■ Task item
Among the entries below, find every line that contains the string "round", then copy it.

■ Excerpted data

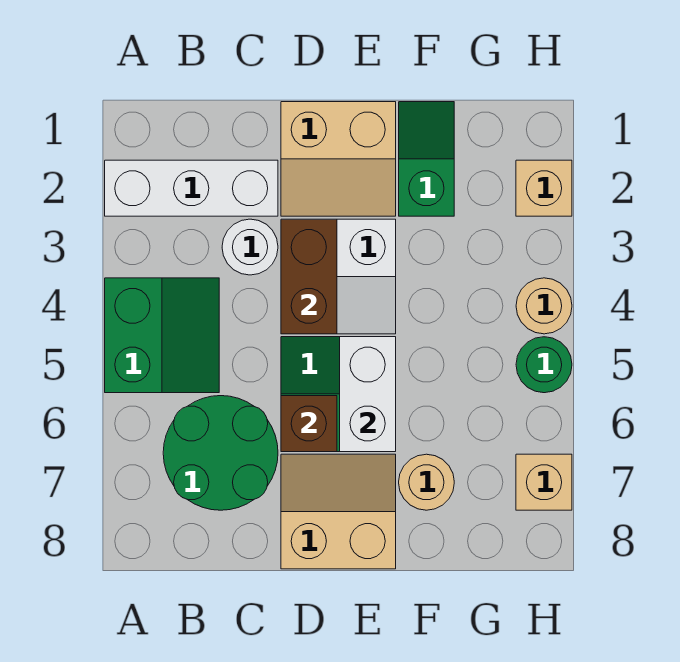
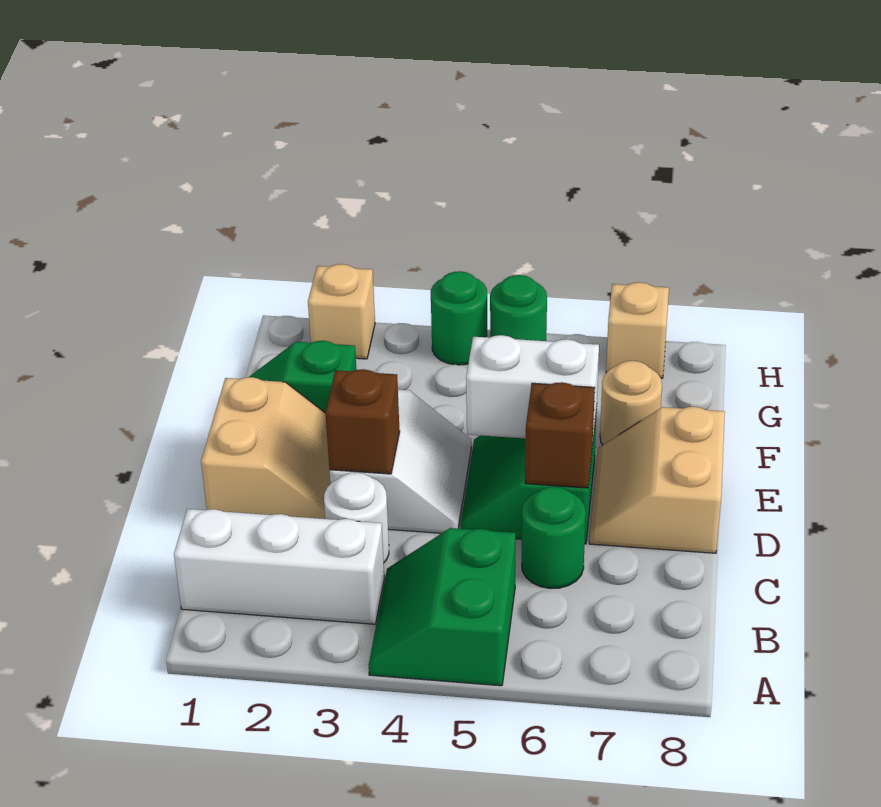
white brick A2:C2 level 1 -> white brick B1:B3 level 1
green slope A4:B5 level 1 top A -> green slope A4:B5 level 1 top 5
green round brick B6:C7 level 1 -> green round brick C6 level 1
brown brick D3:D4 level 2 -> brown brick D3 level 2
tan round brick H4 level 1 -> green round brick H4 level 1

■ Answer section
green round brick B6:C7 level 1 -> green round brick C6 level 1
tan round brick H4 level 1 -> green round brick H4 level 1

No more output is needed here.